(Saved data entries)
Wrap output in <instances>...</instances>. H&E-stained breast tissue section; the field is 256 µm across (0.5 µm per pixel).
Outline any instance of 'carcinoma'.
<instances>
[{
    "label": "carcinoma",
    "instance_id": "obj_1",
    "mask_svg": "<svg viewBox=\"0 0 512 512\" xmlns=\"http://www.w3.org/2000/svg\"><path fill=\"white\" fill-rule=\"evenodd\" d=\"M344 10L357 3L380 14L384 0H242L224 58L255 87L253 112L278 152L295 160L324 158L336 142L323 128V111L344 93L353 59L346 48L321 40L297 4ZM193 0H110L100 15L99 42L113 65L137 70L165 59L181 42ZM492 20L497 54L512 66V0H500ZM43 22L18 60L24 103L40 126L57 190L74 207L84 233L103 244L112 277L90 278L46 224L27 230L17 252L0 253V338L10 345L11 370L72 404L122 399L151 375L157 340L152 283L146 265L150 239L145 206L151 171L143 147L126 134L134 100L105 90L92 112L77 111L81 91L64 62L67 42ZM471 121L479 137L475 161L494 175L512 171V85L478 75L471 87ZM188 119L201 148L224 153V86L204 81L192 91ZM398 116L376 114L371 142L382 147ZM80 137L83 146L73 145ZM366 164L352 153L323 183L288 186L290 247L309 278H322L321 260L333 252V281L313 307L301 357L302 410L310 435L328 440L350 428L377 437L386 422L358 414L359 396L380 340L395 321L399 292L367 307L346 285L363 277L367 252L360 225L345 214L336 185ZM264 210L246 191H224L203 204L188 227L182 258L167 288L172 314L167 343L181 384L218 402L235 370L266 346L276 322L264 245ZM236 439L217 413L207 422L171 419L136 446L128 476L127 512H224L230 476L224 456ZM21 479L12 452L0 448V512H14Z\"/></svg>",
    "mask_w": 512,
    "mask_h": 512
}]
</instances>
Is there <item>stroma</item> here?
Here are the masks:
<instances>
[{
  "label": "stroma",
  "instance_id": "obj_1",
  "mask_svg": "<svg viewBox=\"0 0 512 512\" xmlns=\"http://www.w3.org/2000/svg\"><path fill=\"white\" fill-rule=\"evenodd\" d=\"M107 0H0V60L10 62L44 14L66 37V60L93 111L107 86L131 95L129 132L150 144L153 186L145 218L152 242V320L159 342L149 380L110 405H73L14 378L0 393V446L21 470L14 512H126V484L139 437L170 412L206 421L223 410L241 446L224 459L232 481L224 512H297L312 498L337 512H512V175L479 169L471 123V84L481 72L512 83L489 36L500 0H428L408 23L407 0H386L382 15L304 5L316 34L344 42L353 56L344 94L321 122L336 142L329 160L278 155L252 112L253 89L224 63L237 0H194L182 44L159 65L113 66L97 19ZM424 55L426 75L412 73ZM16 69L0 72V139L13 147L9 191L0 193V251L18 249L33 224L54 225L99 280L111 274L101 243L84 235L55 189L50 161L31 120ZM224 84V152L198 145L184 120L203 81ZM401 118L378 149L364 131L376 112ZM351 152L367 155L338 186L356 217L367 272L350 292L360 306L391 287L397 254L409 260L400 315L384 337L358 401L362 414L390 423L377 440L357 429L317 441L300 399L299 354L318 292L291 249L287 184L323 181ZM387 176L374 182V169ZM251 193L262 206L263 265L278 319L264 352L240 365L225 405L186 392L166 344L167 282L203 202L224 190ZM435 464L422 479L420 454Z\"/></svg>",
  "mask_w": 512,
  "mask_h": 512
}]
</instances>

What needs to be done »
Copy out all of the lines above exactly.

Exercise solution »
Wrap output in <instances>...</instances>. H&E-stained breast tissue section; the field is 256 µm across (0.5 µm per pixel).
Outline any instance of 'carcinoma'.
<instances>
[{
    "label": "carcinoma",
    "instance_id": "obj_1",
    "mask_svg": "<svg viewBox=\"0 0 512 512\" xmlns=\"http://www.w3.org/2000/svg\"><path fill=\"white\" fill-rule=\"evenodd\" d=\"M344 10L357 3L380 14L384 0H242L224 58L255 87L253 112L278 152L295 160L324 158L336 142L323 128V111L344 93L353 59L346 48L321 40L297 4ZM193 0H110L100 15L99 42L113 65L137 70L165 59L181 42ZM492 20L497 54L512 66V0H500ZM43 22L18 60L24 103L40 126L57 190L74 207L84 233L103 244L112 277L90 278L46 224L27 230L17 252L0 253V338L10 345L11 370L72 404L122 399L151 375L157 340L152 283L146 265L150 239L145 206L151 171L143 147L126 134L134 100L105 90L92 112L77 111L81 91L64 62L67 42ZM471 121L479 137L475 161L494 175L512 171V85L478 75L471 87ZM188 119L201 148L224 153V86L204 81L192 91ZM398 116L376 114L371 142L382 147ZM80 137L83 146L73 145ZM366 164L352 153L323 183L288 186L290 247L309 278H322L321 260L333 252V281L313 307L301 357L302 410L310 435L328 440L350 428L377 437L386 422L358 414L359 396L380 340L395 321L399 292L367 307L346 285L363 277L367 252L360 225L345 214L336 185ZM264 210L246 191H224L203 204L188 227L182 258L167 288L172 314L167 343L181 384L218 402L235 370L266 346L276 322L264 245ZM236 439L217 413L207 422L171 419L136 446L128 476L127 512H224L230 476L224 456ZM21 479L12 452L0 448V512H14Z\"/></svg>",
    "mask_w": 512,
    "mask_h": 512
}]
</instances>
Is there <item>stroma</item> here?
Here are the masks:
<instances>
[{
  "label": "stroma",
  "instance_id": "obj_1",
  "mask_svg": "<svg viewBox=\"0 0 512 512\" xmlns=\"http://www.w3.org/2000/svg\"><path fill=\"white\" fill-rule=\"evenodd\" d=\"M107 0H0V60L10 62L44 14L66 37V60L93 111L107 86L131 95L129 132L150 144L153 186L145 218L152 242V320L159 342L149 380L110 405H73L14 378L0 393V446L21 470L14 512H126V484L139 437L170 412L206 421L223 410L241 446L224 459L232 481L224 512H297L312 498L337 512H512V175L479 169L471 123V84L481 72L512 83L489 36L500 0H428L408 23L407 0H386L382 15L304 5L316 34L344 42L353 56L344 94L321 122L336 142L329 160L278 155L252 112L253 89L224 63L237 0H194L182 44L159 65L113 66L97 19ZM424 55L426 75L412 73ZM16 69L0 72V139L13 147L9 191L0 193V251L18 249L33 224L54 225L99 280L111 274L101 243L84 235L55 189L50 161L31 120ZM224 84V152L198 145L184 120L203 81ZM401 118L378 149L364 131L376 112ZM351 152L367 155L338 186L356 217L367 272L350 292L360 306L391 287L397 254L409 260L400 315L384 337L358 401L362 414L390 423L377 440L357 429L317 441L300 399L299 354L318 292L291 249L287 184L323 181ZM387 176L374 182V169ZM251 193L262 206L263 265L278 319L264 352L240 365L225 405L186 392L166 344L167 282L203 202L224 190ZM435 464L422 479L420 454Z\"/></svg>",
  "mask_w": 512,
  "mask_h": 512
}]
</instances>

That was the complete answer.